• **Problem to work on**
In your copy of the listing below, reproduce each word exactly and include no pictures.

• **Information provided**
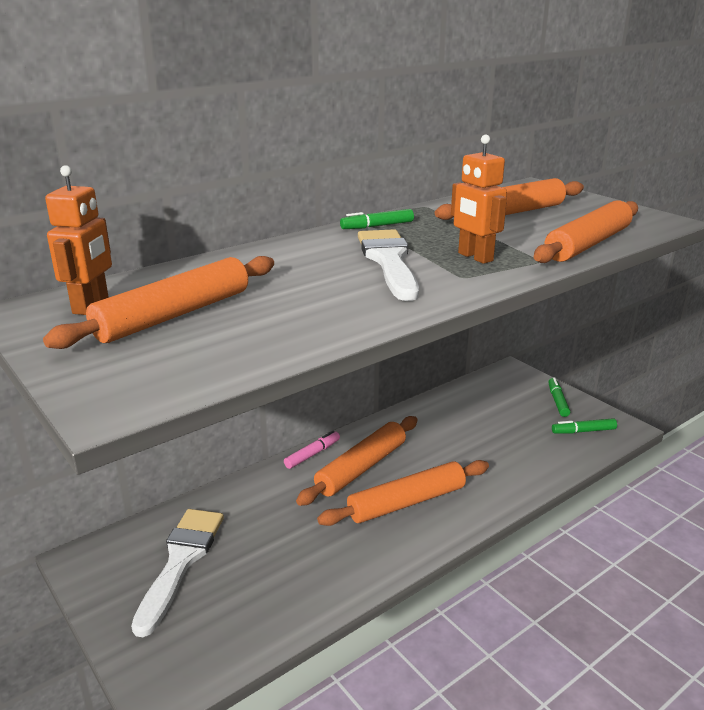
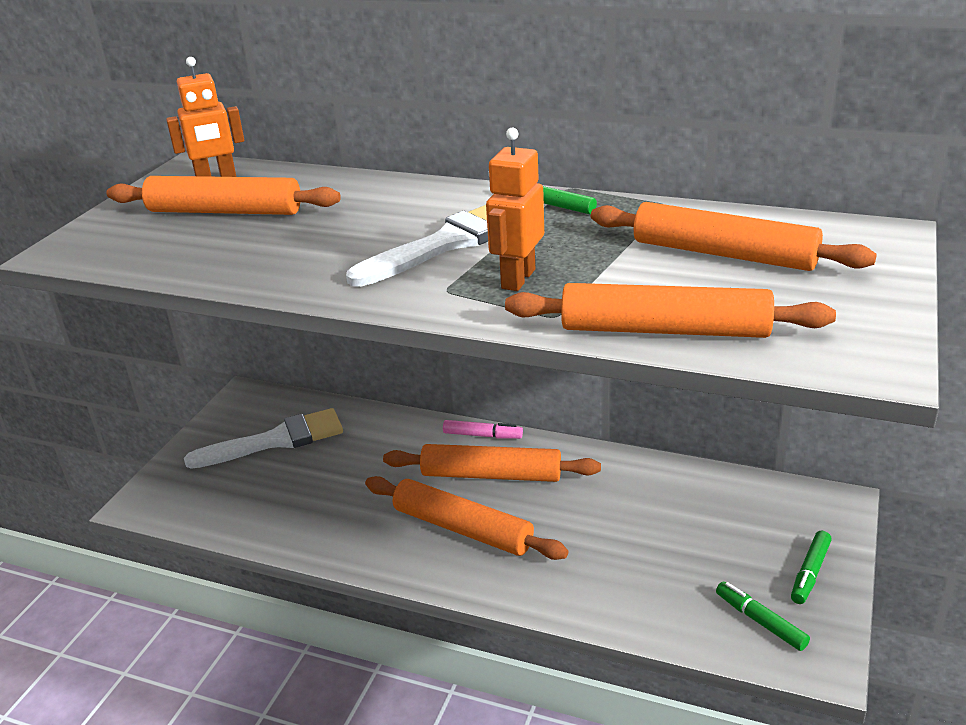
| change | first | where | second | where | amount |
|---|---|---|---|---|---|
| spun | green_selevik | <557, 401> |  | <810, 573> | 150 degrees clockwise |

• **Completed task**
| change | first | where | second | where | amount |
|---|---|---|---|---|---|
| spun | green_selevik | <557, 401> |  | <810, 573> | 150 degrees clockwise |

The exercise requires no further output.